▶ _Brief_
Pull out every line of the material that contains the string "numericTimeSignature", matching case exactly.

▶ _Given data_

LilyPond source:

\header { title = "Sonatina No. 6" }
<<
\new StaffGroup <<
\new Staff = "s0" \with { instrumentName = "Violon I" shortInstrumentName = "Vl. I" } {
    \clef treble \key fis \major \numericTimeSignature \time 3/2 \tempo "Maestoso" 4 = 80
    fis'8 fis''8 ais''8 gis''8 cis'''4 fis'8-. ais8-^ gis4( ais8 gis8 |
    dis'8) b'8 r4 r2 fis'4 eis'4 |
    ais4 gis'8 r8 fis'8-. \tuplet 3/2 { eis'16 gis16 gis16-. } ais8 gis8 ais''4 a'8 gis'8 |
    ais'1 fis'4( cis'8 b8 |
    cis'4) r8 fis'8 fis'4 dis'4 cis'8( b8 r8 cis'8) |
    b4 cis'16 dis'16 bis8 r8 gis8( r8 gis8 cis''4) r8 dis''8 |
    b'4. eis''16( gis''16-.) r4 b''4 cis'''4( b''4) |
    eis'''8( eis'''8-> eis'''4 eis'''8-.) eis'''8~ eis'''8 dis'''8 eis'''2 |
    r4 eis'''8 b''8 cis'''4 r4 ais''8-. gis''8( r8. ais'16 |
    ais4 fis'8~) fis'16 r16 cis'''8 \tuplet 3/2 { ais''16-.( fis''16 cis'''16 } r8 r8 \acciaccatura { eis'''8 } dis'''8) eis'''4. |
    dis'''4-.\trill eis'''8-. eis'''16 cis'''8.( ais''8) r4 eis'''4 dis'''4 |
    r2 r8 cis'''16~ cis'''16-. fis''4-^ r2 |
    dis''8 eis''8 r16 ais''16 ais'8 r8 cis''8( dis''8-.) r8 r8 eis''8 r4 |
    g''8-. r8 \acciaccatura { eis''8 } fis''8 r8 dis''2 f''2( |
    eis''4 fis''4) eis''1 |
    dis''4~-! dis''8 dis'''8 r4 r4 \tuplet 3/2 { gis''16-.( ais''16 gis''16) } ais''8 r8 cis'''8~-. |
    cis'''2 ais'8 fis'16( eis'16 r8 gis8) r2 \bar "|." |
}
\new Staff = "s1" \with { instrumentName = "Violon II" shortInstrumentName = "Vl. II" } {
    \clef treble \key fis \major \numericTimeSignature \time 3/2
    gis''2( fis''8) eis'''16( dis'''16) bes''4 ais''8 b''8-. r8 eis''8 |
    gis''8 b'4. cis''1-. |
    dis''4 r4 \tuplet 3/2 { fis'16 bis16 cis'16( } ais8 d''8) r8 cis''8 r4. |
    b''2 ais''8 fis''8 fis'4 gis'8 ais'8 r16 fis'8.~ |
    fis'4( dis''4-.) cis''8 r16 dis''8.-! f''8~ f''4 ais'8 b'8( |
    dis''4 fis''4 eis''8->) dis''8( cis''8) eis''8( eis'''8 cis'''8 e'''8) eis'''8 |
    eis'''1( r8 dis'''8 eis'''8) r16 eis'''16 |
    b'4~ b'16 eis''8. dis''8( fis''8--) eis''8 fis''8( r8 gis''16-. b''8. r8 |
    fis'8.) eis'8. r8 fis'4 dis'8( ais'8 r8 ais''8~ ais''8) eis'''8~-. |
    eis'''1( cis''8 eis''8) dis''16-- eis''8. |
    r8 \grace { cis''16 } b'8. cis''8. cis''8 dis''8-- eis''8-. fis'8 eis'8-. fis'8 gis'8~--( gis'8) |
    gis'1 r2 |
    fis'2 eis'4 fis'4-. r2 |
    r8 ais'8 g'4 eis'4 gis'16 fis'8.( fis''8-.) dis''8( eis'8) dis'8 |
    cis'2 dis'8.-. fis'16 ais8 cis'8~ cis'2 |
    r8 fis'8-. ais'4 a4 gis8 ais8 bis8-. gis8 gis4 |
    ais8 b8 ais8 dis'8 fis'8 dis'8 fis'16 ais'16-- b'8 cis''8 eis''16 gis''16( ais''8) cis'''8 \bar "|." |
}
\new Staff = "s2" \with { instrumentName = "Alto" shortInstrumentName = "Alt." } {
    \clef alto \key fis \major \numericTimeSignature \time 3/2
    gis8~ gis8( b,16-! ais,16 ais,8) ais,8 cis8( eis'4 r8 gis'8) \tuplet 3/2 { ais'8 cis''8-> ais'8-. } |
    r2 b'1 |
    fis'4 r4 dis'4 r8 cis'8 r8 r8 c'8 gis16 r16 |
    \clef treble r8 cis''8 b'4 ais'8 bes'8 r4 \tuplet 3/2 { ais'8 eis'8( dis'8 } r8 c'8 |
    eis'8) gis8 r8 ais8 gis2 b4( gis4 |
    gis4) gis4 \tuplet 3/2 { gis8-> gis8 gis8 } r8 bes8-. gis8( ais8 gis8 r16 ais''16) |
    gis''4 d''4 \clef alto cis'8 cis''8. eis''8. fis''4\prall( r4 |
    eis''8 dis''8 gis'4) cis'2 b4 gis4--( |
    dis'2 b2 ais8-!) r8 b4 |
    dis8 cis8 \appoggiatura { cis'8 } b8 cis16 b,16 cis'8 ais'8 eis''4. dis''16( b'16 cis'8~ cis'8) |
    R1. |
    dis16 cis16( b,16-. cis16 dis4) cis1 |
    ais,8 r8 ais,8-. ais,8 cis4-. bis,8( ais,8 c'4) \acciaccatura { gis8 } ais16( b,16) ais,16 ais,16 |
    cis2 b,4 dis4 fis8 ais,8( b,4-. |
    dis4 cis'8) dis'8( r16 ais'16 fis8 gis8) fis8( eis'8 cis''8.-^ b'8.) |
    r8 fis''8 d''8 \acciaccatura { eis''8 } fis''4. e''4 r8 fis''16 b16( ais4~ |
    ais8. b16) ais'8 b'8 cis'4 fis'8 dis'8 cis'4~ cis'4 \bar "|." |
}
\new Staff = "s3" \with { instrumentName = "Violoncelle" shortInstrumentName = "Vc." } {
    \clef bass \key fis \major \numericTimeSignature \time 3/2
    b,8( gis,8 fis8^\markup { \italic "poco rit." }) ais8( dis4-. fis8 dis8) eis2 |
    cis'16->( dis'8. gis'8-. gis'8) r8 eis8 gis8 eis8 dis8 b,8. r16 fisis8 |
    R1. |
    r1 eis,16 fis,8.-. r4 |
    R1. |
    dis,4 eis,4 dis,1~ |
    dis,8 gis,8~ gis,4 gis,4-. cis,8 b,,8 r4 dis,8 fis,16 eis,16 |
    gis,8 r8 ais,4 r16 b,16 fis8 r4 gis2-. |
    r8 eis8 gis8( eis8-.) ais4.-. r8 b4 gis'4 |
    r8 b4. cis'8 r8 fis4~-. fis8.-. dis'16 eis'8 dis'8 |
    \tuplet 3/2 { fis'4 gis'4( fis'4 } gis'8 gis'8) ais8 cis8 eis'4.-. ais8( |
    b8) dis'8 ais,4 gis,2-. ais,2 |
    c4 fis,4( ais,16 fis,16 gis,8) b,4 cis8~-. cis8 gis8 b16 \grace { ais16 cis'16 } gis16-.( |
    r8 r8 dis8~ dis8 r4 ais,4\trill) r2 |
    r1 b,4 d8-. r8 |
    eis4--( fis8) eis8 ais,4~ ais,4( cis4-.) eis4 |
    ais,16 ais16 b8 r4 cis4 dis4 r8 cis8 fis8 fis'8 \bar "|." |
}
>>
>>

▶ _Result_
    \clef treble \key fis \major \numericTimeSignature \time 3/2 \tempo "Maestoso" 4 = 80
    \clef treble \key fis \major \numericTimeSignature \time 3/2
    \clef alto \key fis \major \numericTimeSignature \time 3/2
    \clef bass \key fis \major \numericTimeSignature \time 3/2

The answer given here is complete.